* [Exercise prompt]: Every line below containing the word "orange" should be found and copied.

### Extracted material

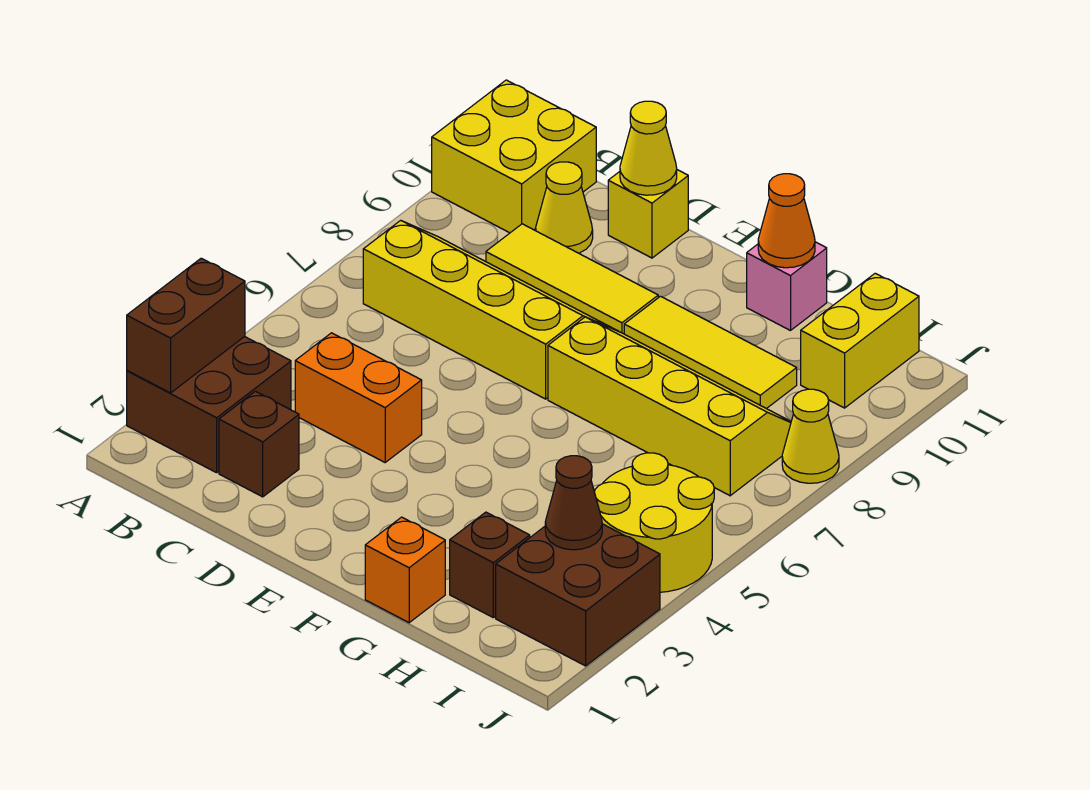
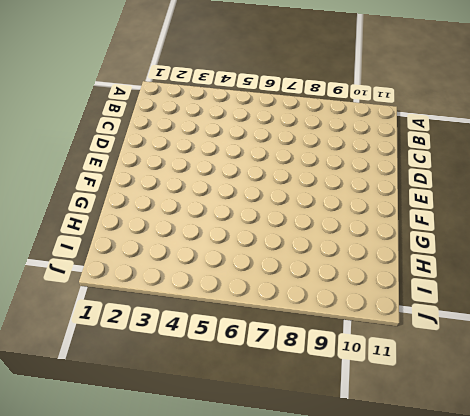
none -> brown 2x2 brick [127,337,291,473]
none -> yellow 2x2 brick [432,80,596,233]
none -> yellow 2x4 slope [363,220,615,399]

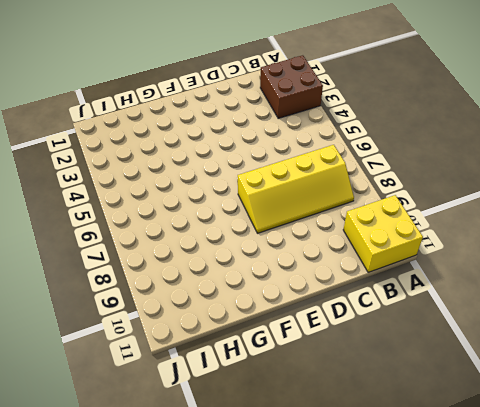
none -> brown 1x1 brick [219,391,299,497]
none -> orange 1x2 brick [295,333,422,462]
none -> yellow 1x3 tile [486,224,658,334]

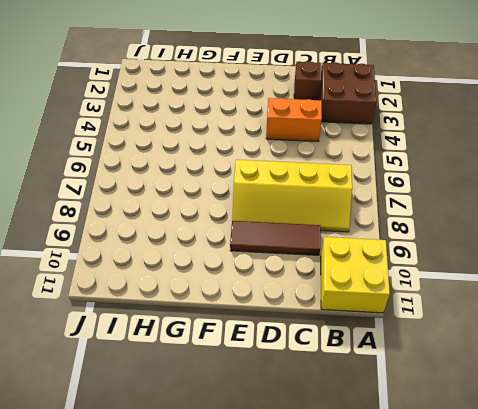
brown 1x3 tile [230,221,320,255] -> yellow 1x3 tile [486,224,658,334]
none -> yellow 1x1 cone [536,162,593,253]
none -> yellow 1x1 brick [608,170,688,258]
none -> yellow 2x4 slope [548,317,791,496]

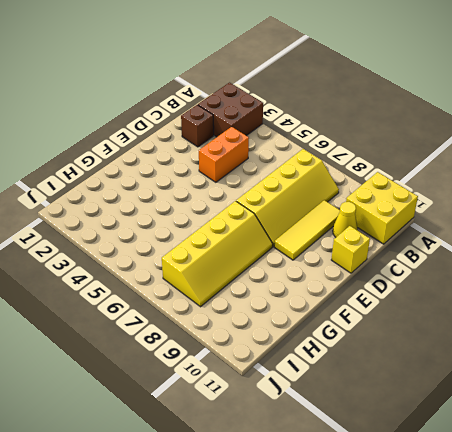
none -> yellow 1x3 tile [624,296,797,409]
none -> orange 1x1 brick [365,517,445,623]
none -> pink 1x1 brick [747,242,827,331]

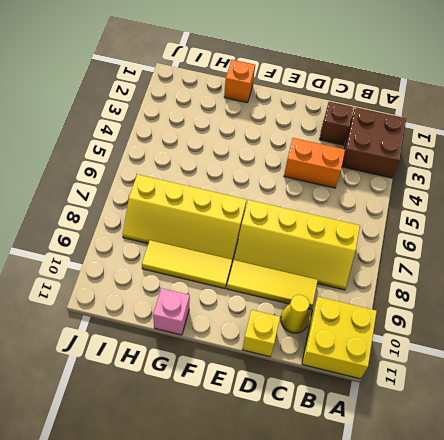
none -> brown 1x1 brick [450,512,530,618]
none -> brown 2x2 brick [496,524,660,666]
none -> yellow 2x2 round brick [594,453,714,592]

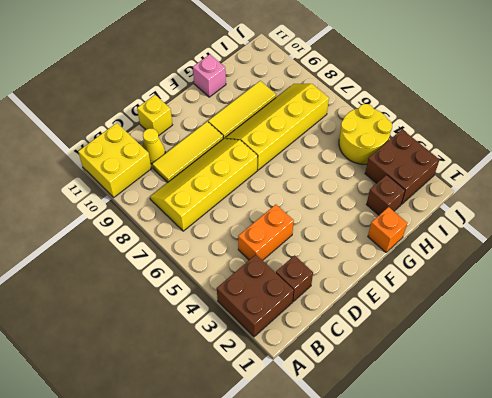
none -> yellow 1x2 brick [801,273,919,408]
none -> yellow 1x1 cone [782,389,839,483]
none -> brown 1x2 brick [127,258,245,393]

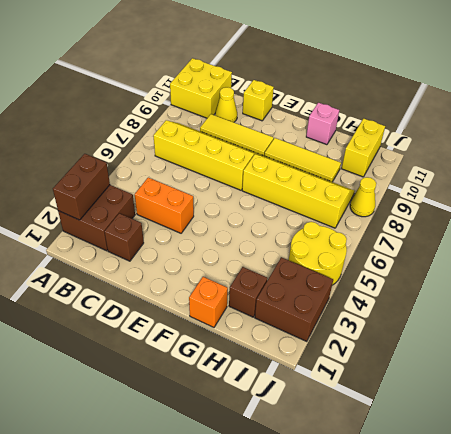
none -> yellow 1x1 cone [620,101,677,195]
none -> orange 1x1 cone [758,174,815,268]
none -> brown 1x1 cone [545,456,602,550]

######

* [Finished exercise]:
none -> orange 1x2 brick [295,333,422,462]
none -> orange 1x1 brick [365,517,445,623]
none -> orange 1x1 cone [758,174,815,268]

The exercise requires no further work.